------ Extracted data

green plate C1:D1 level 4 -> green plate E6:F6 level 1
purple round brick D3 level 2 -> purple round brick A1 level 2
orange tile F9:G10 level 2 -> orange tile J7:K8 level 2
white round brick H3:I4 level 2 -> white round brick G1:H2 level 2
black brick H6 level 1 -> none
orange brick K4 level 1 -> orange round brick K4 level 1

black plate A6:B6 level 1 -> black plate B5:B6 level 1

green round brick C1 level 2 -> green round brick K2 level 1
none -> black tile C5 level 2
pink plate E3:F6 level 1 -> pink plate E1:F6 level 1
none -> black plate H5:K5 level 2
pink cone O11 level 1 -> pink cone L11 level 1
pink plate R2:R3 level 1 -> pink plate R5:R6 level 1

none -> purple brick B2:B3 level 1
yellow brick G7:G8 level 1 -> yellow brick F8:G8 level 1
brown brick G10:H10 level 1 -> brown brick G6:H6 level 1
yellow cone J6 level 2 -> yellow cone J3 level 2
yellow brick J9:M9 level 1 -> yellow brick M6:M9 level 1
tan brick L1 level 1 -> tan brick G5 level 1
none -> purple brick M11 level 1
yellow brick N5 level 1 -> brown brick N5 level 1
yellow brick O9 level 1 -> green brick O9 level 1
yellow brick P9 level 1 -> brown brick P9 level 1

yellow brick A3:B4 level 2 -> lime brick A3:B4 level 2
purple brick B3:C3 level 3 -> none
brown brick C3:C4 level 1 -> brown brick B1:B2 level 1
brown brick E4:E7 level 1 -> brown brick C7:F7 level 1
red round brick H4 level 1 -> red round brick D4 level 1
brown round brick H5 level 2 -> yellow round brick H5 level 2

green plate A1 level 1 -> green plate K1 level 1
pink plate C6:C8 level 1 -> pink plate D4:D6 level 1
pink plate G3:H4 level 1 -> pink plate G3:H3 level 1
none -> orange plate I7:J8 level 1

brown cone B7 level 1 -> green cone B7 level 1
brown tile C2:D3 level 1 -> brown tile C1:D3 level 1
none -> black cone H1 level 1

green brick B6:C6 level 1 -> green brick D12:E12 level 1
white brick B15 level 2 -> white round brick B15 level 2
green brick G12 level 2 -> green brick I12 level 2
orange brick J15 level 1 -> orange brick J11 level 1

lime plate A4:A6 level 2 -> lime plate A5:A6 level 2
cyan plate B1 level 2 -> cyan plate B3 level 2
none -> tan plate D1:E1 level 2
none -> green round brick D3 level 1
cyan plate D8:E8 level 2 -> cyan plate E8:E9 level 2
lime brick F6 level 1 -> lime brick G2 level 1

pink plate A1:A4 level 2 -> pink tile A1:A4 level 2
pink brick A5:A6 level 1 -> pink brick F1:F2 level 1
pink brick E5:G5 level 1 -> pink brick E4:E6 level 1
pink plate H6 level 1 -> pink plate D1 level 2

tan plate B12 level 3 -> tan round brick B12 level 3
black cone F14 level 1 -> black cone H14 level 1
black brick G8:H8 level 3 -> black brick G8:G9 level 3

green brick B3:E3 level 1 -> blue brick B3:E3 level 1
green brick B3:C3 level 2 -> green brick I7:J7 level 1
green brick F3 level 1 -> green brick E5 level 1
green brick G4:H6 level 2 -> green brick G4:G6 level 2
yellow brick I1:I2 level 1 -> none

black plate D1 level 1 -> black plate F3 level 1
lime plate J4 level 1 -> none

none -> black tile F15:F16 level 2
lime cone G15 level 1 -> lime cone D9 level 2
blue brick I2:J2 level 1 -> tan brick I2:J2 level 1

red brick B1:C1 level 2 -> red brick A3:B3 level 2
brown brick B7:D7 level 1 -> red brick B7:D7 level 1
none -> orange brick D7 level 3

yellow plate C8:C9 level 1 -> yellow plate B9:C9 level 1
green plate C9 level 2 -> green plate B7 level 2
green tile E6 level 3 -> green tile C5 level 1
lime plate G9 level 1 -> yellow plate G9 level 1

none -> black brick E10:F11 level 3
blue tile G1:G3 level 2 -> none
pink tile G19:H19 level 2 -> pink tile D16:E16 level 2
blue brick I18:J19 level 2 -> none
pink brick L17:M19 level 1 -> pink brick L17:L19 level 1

------------

Task item:
Copy each line of the listing that carries the string "lime".

Answer to this exercise:
yellow brick A3:B4 level 2 -> lime brick A3:B4 level 2
lime plate A4:A6 level 2 -> lime plate A5:A6 level 2
lime brick F6 level 1 -> lime brick G2 level 1
lime plate J4 level 1 -> none
lime cone G15 level 1 -> lime cone D9 level 2
lime plate G9 level 1 -> yellow plate G9 level 1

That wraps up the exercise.